■ **EXERCISE OBJECTIVE**
Search the entries below for "blue brick B9". Give that line and all the lines after it again, exactly, through the last, without pictures.
-.-.-
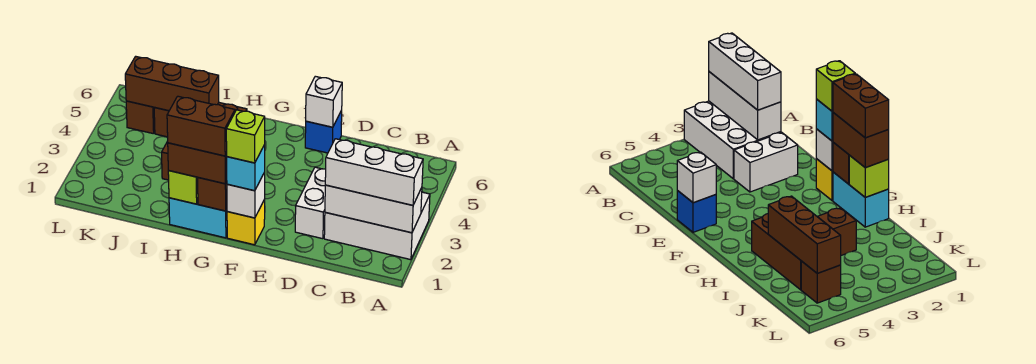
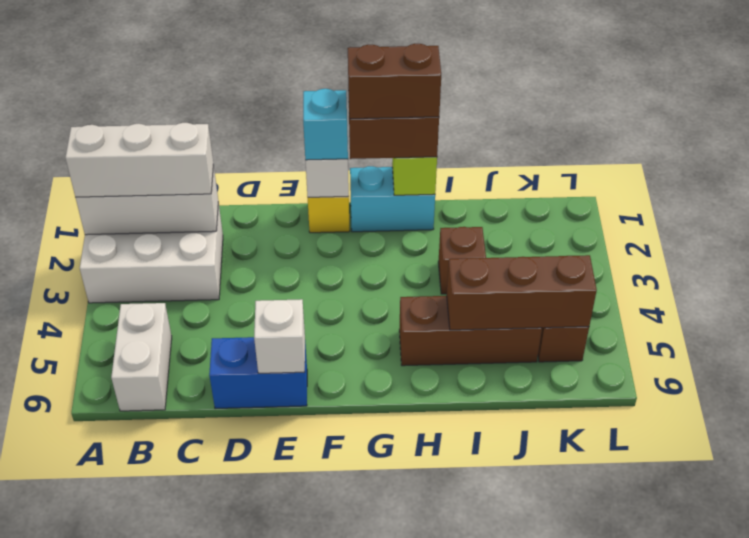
white brick D2:D3 level 1 -> white brick B5:B6 level 1
blue brick E6 level 1 -> blue brick D6:E6 level 1
lime brick F1 level 4 -> none
brown brick G1 level 2 -> none

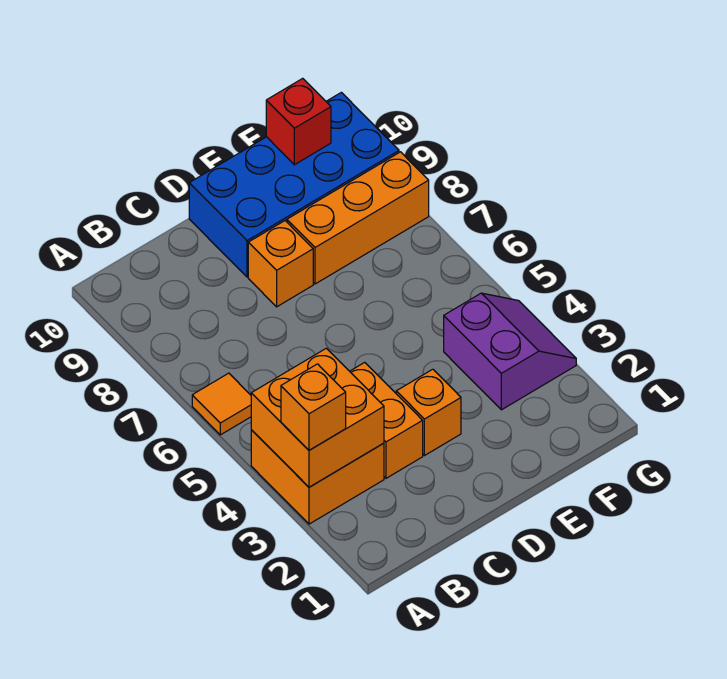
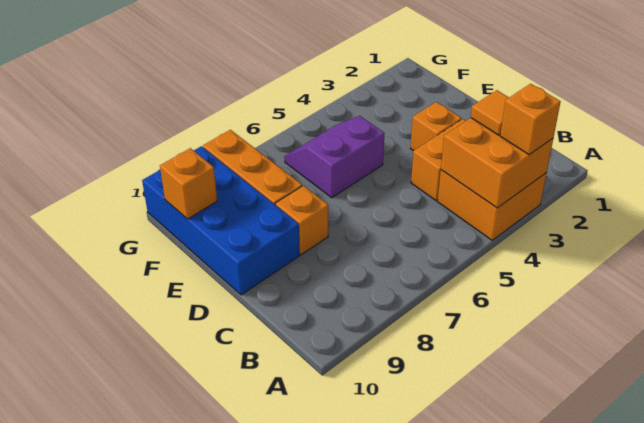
orange tile A6 level 1 -> orange tile B3 level 3
purple slope F3:G4 level 1 top F -> purple slope E5:F6 level 1 top E
red brick F10 level 2 -> orange brick F10 level 2

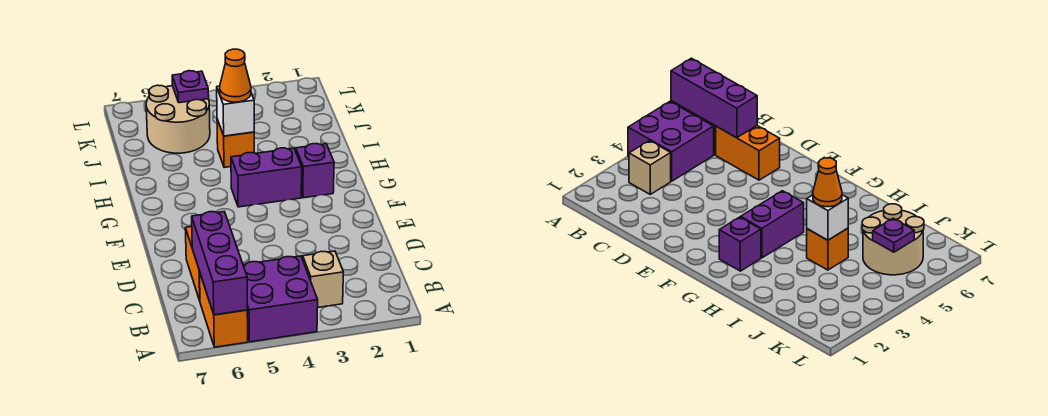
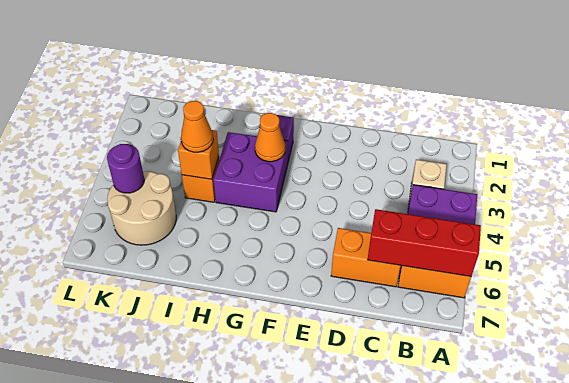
purple brick A6:C6 level 2 -> red brick A6:C6 level 2
purple brick G3:G4 level 1 -> purple brick G3:H4 level 1
none -> orange cone G3 level 2
white brick I4 level 2 -> orange brick I4 level 2
purple plate K5 level 2 -> purple round brick K5 level 2

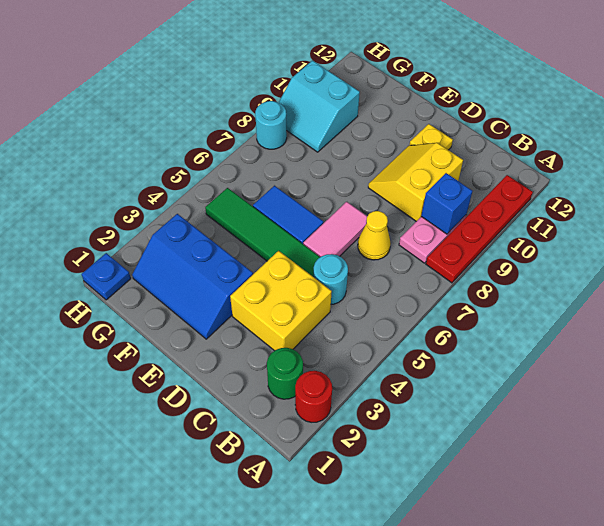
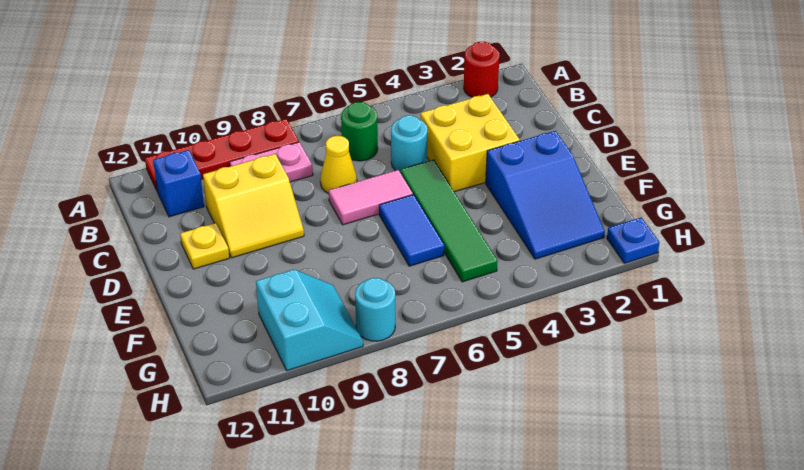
green round brick B2 level 1 -> green round brick B6 level 1
blue brick B9 level 2 -> blue brick B11 level 1
blue slope E2:G3 level 1 top 3 -> blue slope E2:G3 level 1 top E

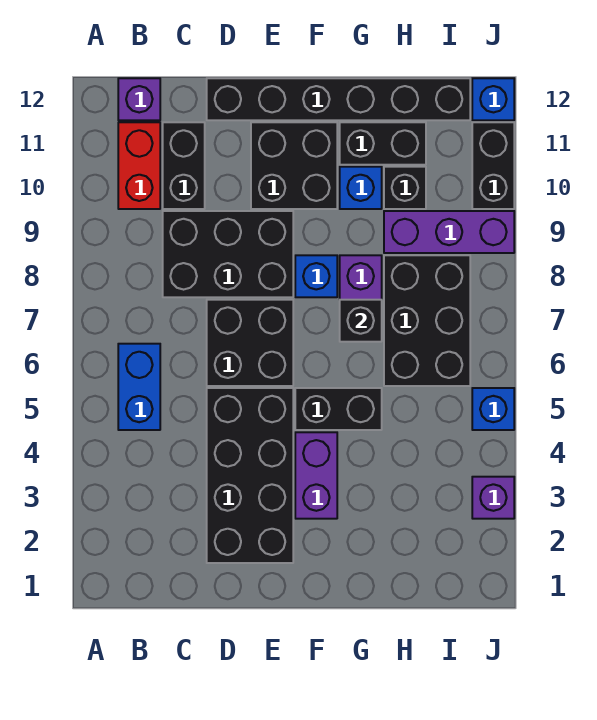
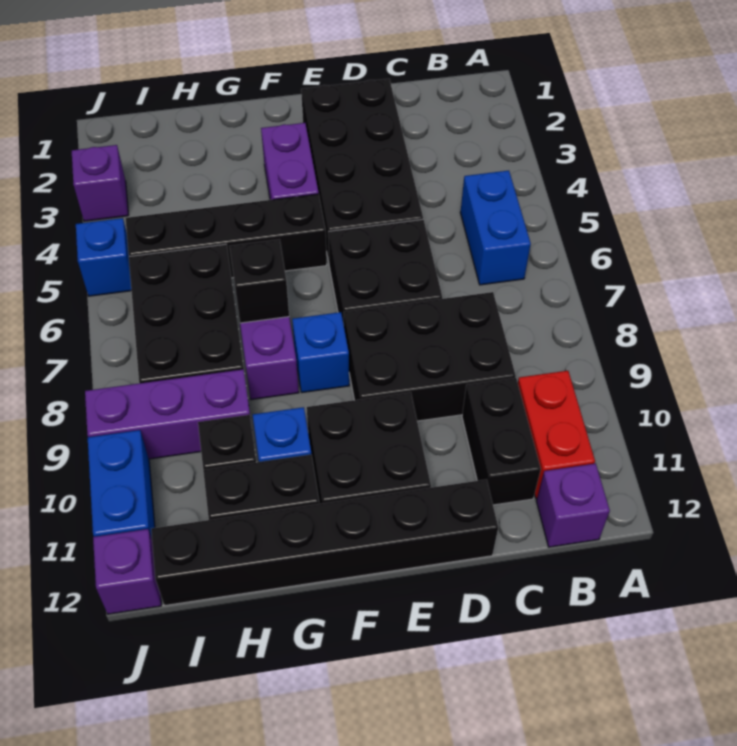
black brick F5:G5 level 1 -> black brick F5:I5 level 1
black brick J10:J11 level 1 -> blue brick J10:J11 level 1
blue brick J12 level 1 -> purple brick J12 level 1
-.-.-
■ **OUTPUT FOR THIS EXERCISE**
blue brick B9 level 2 -> blue brick B11 level 1
blue slope E2:G3 level 1 top 3 -> blue slope E2:G3 level 1 top E

black brick F5:G5 level 1 -> black brick F5:I5 level 1
black brick J10:J11 level 1 -> blue brick J10:J11 level 1
blue brick J12 level 1 -> purple brick J12 level 1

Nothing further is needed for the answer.